▶ [Problem to work on] Output only the lines below that start at the line containing "red tile F3:F4 level 1 -> red tile F3 level 1" and end at the line containing "pink brick C2:F3", with both ends kept.

▶ [Source data]
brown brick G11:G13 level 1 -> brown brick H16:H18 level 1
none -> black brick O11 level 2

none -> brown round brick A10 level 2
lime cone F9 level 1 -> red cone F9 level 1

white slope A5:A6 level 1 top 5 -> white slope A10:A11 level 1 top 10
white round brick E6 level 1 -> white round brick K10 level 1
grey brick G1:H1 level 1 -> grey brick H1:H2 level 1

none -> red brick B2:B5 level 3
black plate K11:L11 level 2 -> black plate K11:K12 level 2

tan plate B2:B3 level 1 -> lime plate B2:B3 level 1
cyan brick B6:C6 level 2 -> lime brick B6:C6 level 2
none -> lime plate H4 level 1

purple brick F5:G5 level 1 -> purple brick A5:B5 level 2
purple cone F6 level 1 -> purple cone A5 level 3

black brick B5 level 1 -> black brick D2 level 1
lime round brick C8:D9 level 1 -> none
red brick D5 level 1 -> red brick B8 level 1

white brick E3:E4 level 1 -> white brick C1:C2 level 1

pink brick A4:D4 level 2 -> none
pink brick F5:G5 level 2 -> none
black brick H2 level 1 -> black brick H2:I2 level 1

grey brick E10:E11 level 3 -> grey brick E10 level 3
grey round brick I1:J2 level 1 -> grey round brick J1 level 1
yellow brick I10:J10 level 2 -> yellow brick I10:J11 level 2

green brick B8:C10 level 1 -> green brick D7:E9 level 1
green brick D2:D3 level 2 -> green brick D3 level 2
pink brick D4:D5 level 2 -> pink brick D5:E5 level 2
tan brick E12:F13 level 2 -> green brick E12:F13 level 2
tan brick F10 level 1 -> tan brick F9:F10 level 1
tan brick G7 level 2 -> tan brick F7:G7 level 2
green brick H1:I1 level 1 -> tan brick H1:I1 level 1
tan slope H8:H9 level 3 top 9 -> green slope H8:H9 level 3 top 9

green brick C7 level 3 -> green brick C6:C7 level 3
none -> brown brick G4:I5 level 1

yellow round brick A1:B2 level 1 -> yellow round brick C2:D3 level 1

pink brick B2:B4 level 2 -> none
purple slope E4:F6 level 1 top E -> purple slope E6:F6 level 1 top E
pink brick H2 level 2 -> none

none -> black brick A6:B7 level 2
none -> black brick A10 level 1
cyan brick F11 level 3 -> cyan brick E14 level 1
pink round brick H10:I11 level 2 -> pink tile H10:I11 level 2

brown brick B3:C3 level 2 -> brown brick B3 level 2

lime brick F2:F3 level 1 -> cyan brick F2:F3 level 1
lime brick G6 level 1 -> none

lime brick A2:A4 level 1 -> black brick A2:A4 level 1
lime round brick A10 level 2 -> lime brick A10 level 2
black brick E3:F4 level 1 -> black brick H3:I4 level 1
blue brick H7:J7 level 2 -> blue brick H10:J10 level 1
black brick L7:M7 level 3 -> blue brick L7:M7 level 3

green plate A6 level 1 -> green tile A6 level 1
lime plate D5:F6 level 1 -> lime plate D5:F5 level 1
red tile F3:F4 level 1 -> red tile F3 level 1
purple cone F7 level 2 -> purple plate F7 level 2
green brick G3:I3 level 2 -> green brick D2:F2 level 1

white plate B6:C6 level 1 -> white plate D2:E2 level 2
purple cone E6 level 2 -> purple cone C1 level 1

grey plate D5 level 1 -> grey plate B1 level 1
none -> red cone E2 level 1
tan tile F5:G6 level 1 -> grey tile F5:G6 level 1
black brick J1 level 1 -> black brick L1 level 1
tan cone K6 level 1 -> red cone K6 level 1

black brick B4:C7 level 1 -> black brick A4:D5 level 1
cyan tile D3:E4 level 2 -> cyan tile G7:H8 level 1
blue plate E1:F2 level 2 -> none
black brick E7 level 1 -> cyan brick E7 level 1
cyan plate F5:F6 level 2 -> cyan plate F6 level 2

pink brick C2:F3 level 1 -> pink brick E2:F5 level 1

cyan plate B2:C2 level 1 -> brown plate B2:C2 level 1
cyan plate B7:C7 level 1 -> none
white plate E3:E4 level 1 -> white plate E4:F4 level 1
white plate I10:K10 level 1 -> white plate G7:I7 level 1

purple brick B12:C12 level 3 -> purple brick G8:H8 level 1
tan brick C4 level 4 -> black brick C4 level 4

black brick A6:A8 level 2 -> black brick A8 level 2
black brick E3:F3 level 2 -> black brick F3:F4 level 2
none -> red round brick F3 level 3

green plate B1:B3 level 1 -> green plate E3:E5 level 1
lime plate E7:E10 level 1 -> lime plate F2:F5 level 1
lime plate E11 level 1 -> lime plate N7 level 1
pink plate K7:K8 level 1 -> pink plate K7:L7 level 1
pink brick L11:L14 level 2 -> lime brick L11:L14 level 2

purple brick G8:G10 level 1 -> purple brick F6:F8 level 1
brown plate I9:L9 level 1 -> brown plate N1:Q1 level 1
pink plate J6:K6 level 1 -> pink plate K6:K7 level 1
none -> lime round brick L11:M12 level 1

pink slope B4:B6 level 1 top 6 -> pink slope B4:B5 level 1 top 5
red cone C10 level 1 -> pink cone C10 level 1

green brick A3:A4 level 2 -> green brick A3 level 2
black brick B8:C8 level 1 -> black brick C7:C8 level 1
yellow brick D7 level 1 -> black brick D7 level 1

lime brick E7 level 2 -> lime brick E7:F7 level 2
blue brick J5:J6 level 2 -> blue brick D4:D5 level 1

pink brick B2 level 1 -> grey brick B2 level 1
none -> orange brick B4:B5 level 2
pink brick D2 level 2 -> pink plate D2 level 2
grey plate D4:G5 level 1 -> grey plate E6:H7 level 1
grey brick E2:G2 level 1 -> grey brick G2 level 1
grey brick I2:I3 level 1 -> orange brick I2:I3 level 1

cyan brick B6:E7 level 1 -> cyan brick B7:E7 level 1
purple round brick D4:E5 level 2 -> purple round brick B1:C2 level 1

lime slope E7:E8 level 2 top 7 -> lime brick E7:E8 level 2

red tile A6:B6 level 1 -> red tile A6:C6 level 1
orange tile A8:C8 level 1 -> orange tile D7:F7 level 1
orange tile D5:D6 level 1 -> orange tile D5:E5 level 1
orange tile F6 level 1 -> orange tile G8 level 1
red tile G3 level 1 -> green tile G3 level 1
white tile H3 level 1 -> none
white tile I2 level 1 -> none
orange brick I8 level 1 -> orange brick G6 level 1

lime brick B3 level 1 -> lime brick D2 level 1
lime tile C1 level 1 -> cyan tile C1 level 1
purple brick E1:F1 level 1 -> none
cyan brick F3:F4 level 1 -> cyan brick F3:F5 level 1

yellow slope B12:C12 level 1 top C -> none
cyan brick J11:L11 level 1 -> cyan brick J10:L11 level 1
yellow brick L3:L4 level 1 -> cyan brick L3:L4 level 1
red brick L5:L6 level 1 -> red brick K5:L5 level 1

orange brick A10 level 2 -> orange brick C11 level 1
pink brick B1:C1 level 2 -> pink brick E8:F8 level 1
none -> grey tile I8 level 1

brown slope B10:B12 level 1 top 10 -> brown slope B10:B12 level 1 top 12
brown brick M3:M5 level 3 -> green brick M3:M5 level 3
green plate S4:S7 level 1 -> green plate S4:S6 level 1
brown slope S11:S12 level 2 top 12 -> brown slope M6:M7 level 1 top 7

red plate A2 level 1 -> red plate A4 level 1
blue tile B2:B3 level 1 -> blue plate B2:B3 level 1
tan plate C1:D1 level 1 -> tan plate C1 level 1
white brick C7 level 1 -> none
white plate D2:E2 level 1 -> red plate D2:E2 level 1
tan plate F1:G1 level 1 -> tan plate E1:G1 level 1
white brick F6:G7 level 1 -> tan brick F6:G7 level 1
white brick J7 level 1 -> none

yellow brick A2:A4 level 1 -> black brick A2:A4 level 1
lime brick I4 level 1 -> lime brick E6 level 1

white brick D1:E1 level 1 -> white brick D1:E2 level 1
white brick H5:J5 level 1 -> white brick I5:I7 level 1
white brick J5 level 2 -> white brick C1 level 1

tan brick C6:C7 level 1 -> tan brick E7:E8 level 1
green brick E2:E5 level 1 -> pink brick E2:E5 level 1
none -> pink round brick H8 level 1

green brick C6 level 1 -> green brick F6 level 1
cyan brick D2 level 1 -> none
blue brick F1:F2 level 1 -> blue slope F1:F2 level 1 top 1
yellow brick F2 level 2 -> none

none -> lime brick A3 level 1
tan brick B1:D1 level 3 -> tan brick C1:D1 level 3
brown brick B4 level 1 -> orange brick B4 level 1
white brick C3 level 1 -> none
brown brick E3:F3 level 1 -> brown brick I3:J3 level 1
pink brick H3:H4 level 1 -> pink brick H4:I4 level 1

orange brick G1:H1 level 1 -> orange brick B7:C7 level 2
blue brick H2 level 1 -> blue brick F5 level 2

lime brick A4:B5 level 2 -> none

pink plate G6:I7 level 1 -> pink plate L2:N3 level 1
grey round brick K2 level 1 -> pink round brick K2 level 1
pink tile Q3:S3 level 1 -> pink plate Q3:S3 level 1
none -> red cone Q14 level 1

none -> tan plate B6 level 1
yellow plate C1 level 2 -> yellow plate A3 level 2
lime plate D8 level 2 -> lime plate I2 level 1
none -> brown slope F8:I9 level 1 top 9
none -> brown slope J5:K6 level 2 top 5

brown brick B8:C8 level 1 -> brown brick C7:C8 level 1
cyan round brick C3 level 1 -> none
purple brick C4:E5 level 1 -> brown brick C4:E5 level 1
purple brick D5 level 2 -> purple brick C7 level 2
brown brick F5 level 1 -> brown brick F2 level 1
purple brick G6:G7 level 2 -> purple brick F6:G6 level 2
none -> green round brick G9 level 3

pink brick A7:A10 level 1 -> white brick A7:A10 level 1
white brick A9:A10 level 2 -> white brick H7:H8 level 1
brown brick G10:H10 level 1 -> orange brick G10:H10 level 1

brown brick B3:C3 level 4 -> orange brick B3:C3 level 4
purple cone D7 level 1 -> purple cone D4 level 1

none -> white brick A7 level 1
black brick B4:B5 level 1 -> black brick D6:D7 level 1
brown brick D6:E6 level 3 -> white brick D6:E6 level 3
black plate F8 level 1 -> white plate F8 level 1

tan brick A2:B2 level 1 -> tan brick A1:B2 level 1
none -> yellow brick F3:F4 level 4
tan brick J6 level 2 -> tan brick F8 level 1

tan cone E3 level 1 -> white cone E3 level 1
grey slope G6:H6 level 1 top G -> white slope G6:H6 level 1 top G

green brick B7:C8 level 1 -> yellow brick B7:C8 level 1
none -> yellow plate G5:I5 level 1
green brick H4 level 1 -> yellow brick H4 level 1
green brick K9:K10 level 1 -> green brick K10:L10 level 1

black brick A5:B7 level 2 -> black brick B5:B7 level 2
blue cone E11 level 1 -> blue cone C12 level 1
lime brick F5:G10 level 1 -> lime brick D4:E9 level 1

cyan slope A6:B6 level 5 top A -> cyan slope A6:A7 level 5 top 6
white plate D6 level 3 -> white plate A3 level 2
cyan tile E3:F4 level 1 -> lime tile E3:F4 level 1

▶ [Answer to the exercise]
red tile F3:F4 level 1 -> red tile F3 level 1
purple cone F7 level 2 -> purple plate F7 level 2
green brick G3:I3 level 2 -> green brick D2:F2 level 1

white plate B6:C6 level 1 -> white plate D2:E2 level 2
purple cone E6 level 2 -> purple cone C1 level 1

grey plate D5 level 1 -> grey plate B1 level 1
none -> red cone E2 level 1
tan tile F5:G6 level 1 -> grey tile F5:G6 level 1
black brick J1 level 1 -> black brick L1 level 1
tan cone K6 level 1 -> red cone K6 level 1

black brick B4:C7 level 1 -> black brick A4:D5 level 1
cyan tile D3:E4 level 2 -> cyan tile G7:H8 level 1
blue plate E1:F2 level 2 -> none
black brick E7 level 1 -> cyan brick E7 level 1
cyan plate F5:F6 level 2 -> cyan plate F6 level 2

pink brick C2:F3 level 1 -> pink brick E2:F5 level 1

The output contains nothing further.